Material provided START

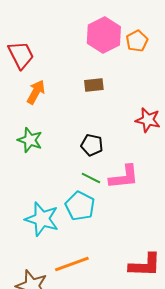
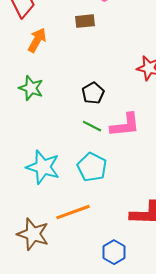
brown rectangle: (94, 85) -> (85, 21), moved
black pentagon: (92, 145) -> (93, 93), turned 30
cyan pentagon: (80, 206) -> (92, 167), moved

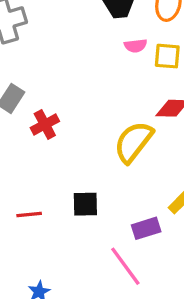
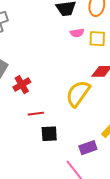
red line: (29, 215) -> (36, 114), moved

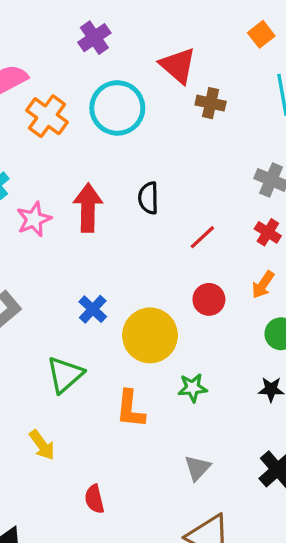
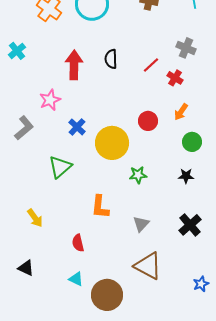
pink star: (34, 219) -> (50, 100), moved
red cross: (268, 232) -> (175, 78), moved
red line: (202, 237) -> (151, 65), moved
orange L-shape: (130, 409) -> (100, 207), moved
yellow arrow: (42, 445) -> (35, 218), moved

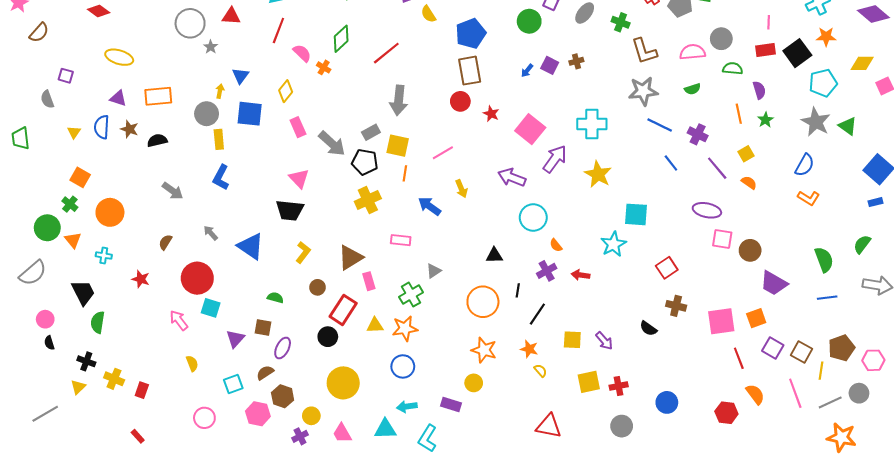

Material provided END

# [Your assignment]
Copy out only the lines beginning at the line with "red cross: (268, 232) -> (175, 78), moved" and ending at the last line of the entries. Keep them exact; drop pictures.

# [Written solution]
red cross: (268, 232) -> (175, 78), moved
red line: (202, 237) -> (151, 65), moved
orange L-shape: (130, 409) -> (100, 207), moved
yellow arrow: (42, 445) -> (35, 218), moved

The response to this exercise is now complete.